■ What the task asks ■
Please tally the lines in the records that include the word "pptx" and answer with the bare number.
= = = = = = =
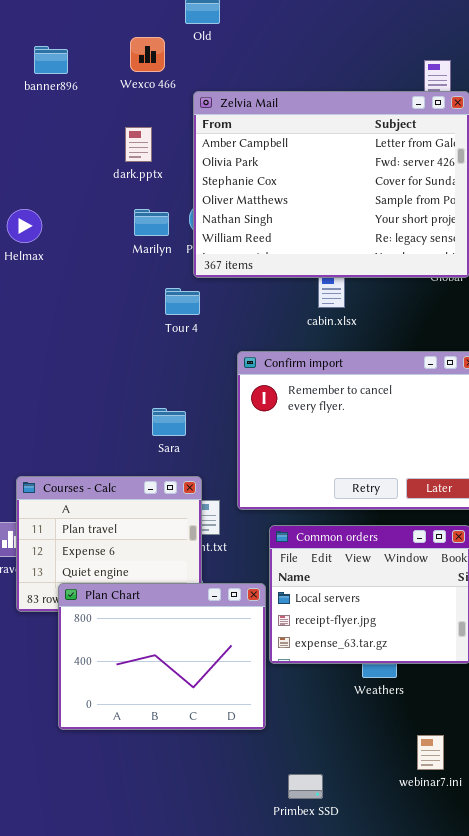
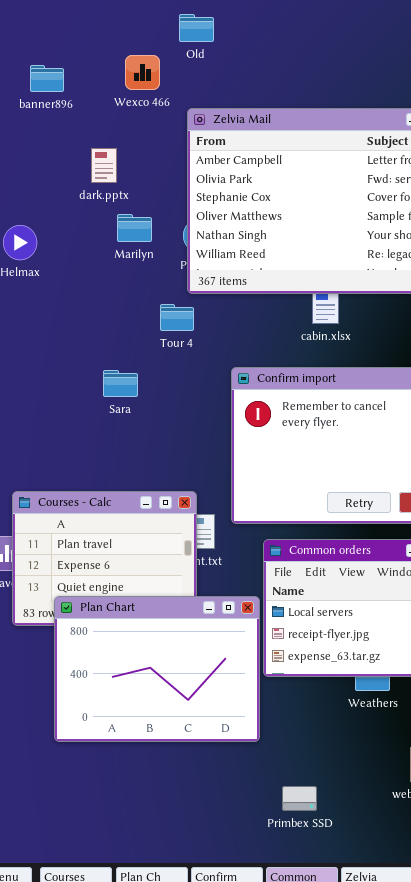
dark.pptx: [125,127,152,162] -> [91,148,117,183], moved
Marilyn: [134,209,169,236] -> [117,214,152,242], moved
Sara: [152,408,186,436] -> [103,370,138,397], moved

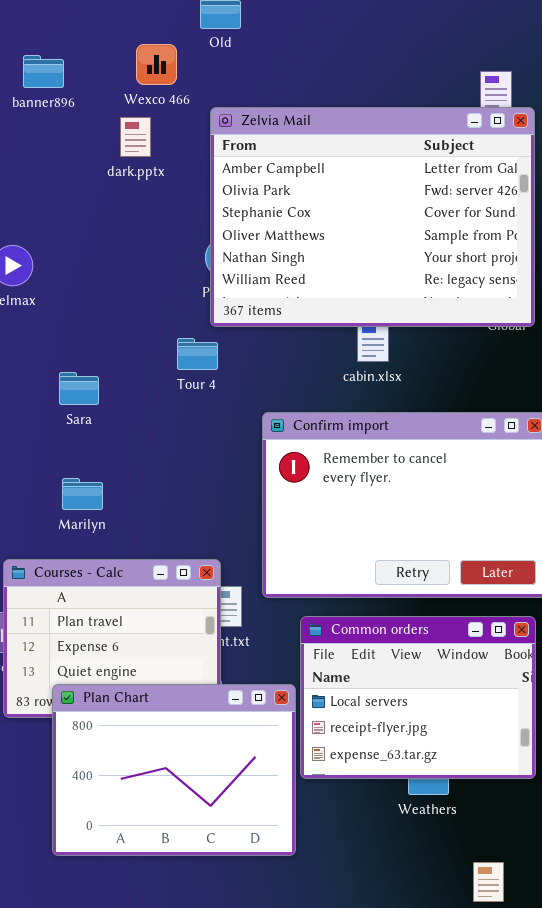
dark.pptx: [91,148,117,183] -> [120,117,151,157], moved
Marilyn: [117,214,152,242] -> [62,478,103,510], moved
Sara: [103,370,138,397] -> [59,372,99,405], moved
= = = = = = =
■ Written solution ■
2